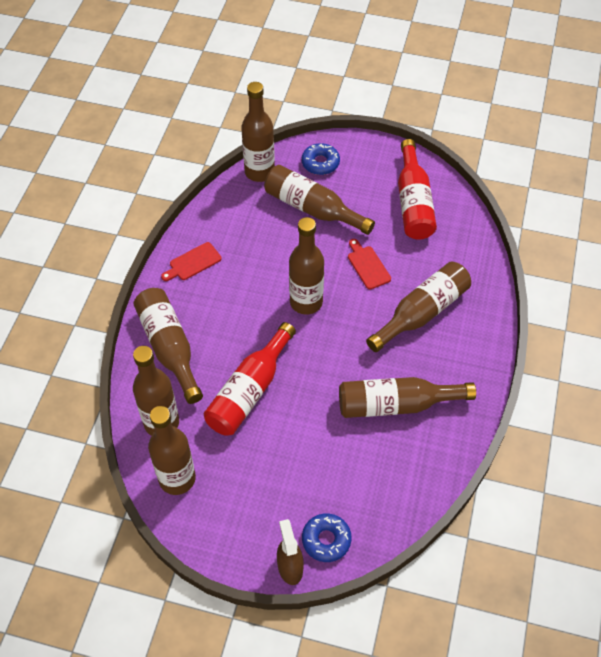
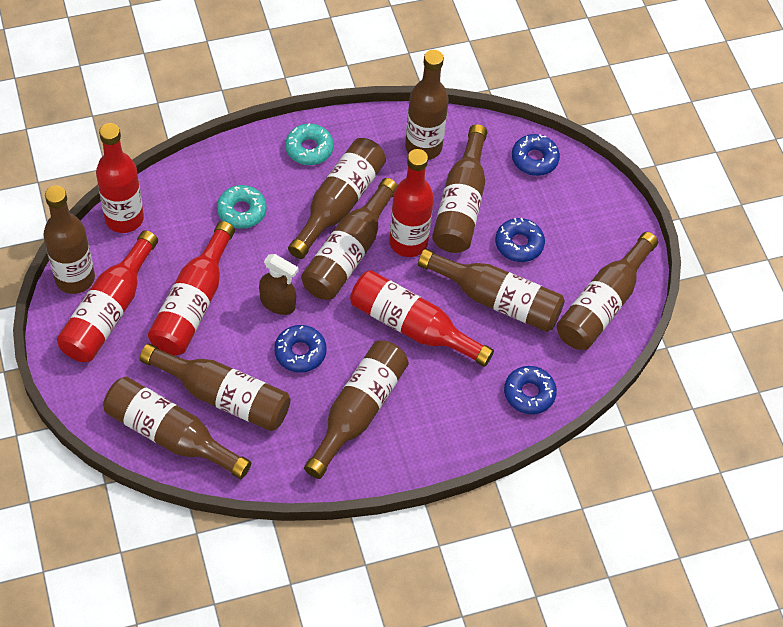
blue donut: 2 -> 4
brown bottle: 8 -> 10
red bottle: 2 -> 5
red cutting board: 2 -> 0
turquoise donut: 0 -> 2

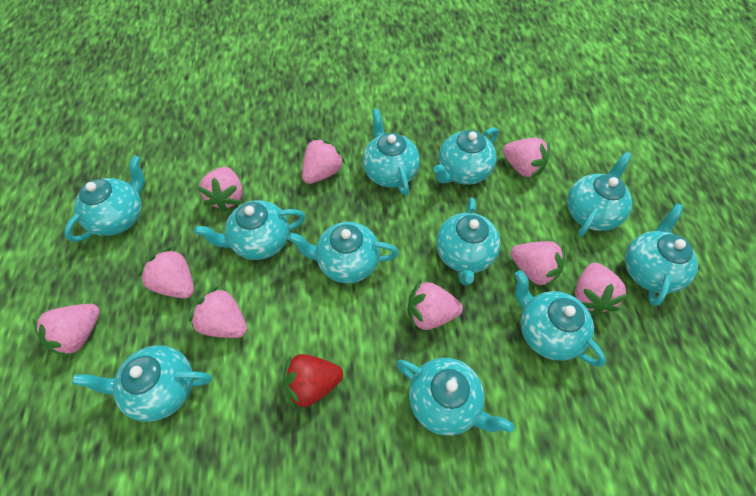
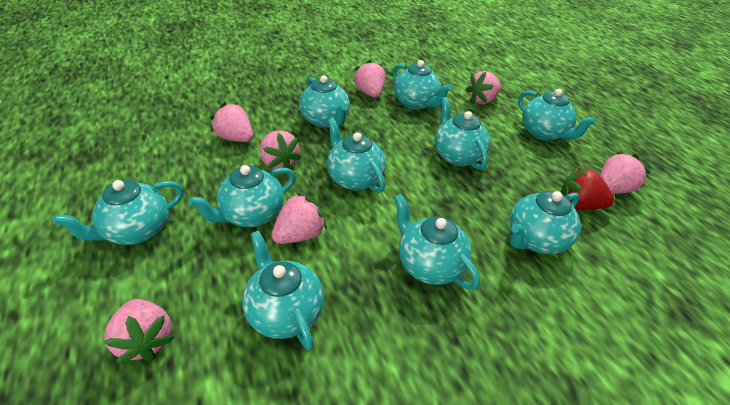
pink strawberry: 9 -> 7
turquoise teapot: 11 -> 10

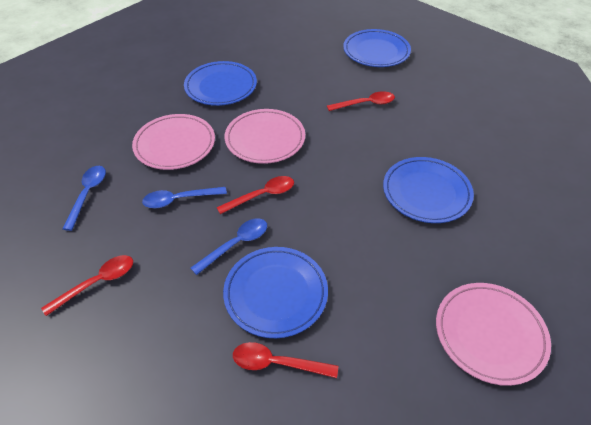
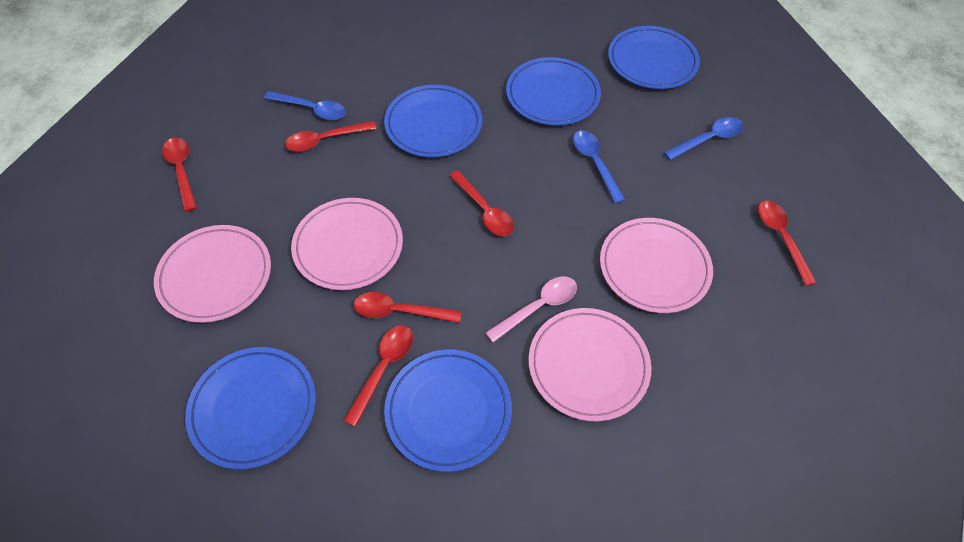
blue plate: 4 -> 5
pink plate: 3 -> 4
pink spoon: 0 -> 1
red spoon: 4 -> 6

--------------------

◆ What is needed
Once the line holding "turquoise teapot: 11 -> 10" is found, set it down along with every line after it through the end of the entries, exactly, leaving the pictures out.

◆ Response to the exercise
turquoise teapot: 11 -> 10

blue plate: 4 -> 5
pink plate: 3 -> 4
pink spoon: 0 -> 1
red spoon: 4 -> 6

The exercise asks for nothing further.